§ **SUPPLIED ENTRIES**:
□ □ □ □

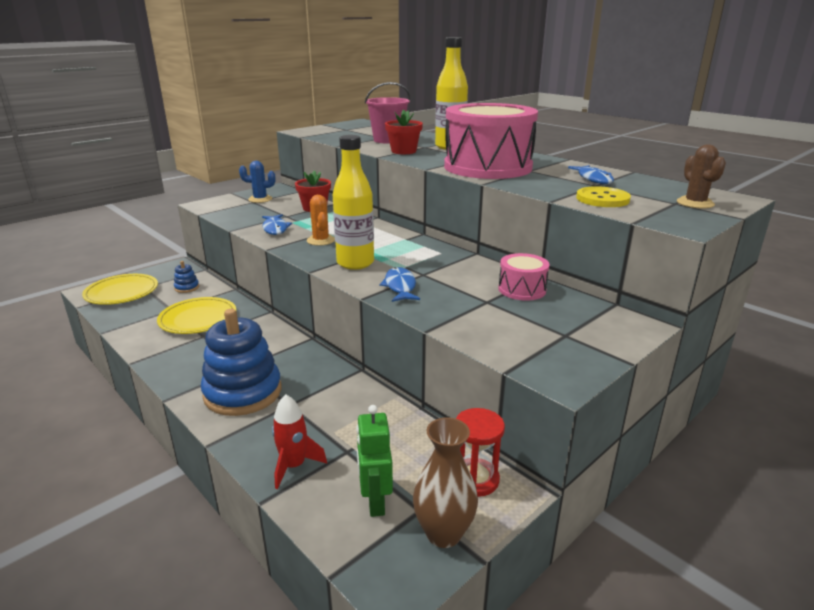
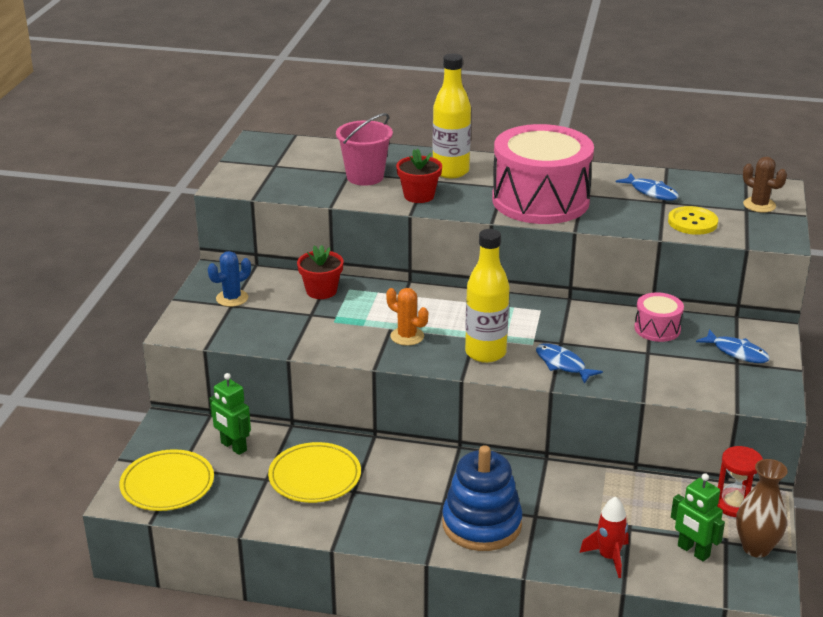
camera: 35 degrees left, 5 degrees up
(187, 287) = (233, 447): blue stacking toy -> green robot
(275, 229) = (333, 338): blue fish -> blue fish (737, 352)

□ □ □ □

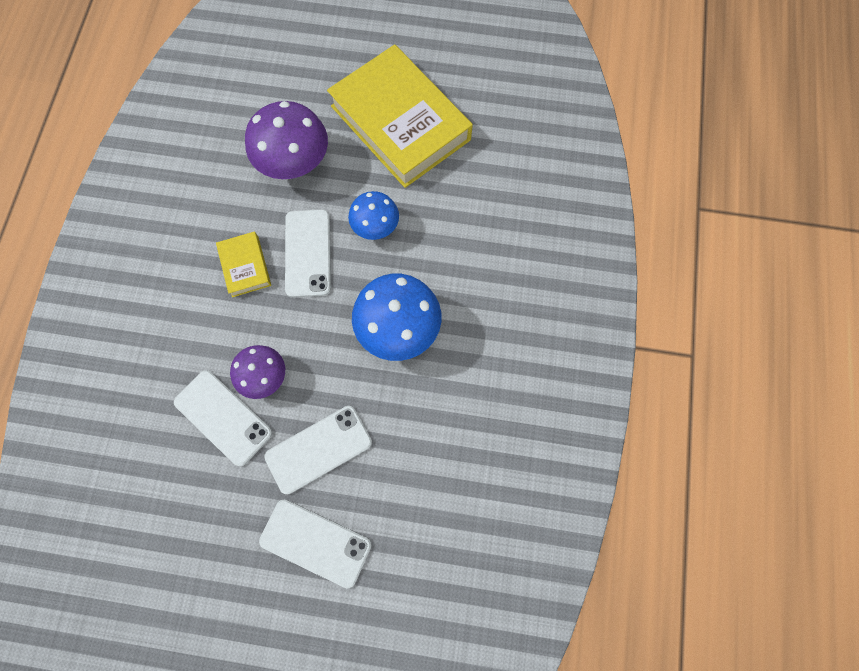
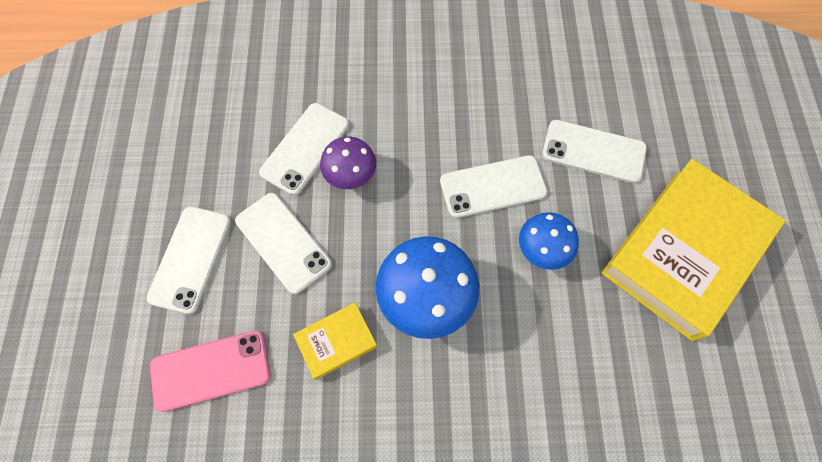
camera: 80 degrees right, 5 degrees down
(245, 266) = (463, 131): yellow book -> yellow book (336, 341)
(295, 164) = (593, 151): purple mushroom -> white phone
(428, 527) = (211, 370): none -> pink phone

□ □ □ □

§ **WHAT TO PRODUCE**: Lines containing the word "phone": copy every one of them from the records above.

§ **ANSWER SPACE**:
(295, 164) = (593, 151): purple mushroom -> white phone
(428, 527) = (211, 370): none -> pink phone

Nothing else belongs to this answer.